▶ **What this task involves**
Go through the records below and write each one out again unchanged.

------

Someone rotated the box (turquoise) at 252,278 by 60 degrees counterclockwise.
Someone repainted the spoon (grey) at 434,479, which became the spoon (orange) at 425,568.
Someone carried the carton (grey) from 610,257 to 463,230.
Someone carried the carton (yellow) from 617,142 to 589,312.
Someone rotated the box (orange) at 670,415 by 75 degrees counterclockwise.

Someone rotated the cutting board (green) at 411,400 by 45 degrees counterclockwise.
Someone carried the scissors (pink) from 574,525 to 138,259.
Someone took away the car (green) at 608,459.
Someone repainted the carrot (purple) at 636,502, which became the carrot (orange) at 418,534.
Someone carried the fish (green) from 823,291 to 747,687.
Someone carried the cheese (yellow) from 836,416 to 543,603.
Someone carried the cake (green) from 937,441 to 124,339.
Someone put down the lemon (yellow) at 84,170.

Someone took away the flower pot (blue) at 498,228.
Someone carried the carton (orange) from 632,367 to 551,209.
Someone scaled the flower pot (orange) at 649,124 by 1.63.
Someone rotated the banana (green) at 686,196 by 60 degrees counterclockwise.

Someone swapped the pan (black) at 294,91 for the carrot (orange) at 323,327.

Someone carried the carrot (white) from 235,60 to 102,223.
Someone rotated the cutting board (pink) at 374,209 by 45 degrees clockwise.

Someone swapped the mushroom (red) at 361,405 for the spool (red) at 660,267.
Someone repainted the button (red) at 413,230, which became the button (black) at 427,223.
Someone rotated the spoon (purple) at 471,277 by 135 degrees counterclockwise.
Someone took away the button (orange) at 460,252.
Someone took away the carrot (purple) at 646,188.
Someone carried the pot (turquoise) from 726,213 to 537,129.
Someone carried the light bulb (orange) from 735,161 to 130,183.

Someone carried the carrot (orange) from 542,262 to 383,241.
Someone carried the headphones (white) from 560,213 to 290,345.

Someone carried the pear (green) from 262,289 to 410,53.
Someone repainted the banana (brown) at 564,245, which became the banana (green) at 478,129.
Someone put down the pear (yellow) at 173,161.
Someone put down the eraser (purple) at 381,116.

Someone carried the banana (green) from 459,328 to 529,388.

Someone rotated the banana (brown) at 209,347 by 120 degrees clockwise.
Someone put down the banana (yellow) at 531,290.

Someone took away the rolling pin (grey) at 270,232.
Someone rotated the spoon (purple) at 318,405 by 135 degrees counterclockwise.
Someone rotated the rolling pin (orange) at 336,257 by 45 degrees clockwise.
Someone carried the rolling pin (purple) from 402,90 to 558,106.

------

▶ **Result of this exercise**
Someone rotated the box (turquoise) at 252,278 by 60 degrees counterclockwise.
Someone repainted the spoon (grey) at 434,479, which became the spoon (orange) at 425,568.
Someone carried the carton (grey) from 610,257 to 463,230.
Someone carried the carton (yellow) from 617,142 to 589,312.
Someone rotated the box (orange) at 670,415 by 75 degrees counterclockwise.

Someone rotated the cutting board (green) at 411,400 by 45 degrees counterclockwise.
Someone carried the scissors (pink) from 574,525 to 138,259.
Someone took away the car (green) at 608,459.
Someone repainted the carrot (purple) at 636,502, which became the carrot (orange) at 418,534.
Someone carried the fish (green) from 823,291 to 747,687.
Someone carried the cheese (yellow) from 836,416 to 543,603.
Someone carried the cake (green) from 937,441 to 124,339.
Someone put down the lemon (yellow) at 84,170.

Someone took away the flower pot (blue) at 498,228.
Someone carried the carton (orange) from 632,367 to 551,209.
Someone scaled the flower pot (orange) at 649,124 by 1.63.
Someone rotated the banana (green) at 686,196 by 60 degrees counterclockwise.

Someone swapped the pan (black) at 294,91 for the carrot (orange) at 323,327.

Someone carried the carrot (white) from 235,60 to 102,223.
Someone rotated the cutting board (pink) at 374,209 by 45 degrees clockwise.

Someone swapped the mushroom (red) at 361,405 for the spool (red) at 660,267.
Someone repainted the button (red) at 413,230, which became the button (black) at 427,223.
Someone rotated the spoon (purple) at 471,277 by 135 degrees counterclockwise.
Someone took away the button (orange) at 460,252.
Someone took away the carrot (purple) at 646,188.
Someone carried the pot (turquoise) from 726,213 to 537,129.
Someone carried the light bulb (orange) from 735,161 to 130,183.

Someone carried the carrot (orange) from 542,262 to 383,241.
Someone carried the headphones (white) from 560,213 to 290,345.

Someone carried the pear (green) from 262,289 to 410,53.
Someone repainted the banana (brown) at 564,245, which became the banana (green) at 478,129.
Someone put down the pear (yellow) at 173,161.
Someone put down the eraser (purple) at 381,116.

Someone carried the banana (green) from 459,328 to 529,388.

Someone rotated the banana (brown) at 209,347 by 120 degrees clockwise.
Someone put down the banana (yellow) at 531,290.

Someone took away the rolling pin (grey) at 270,232.
Someone rotated the spoon (purple) at 318,405 by 135 degrees counterclockwise.
Someone rotated the rolling pin (orange) at 336,257 by 45 degrees clockwise.
Someone carried the rolling pin (purple) from 402,90 to 558,106.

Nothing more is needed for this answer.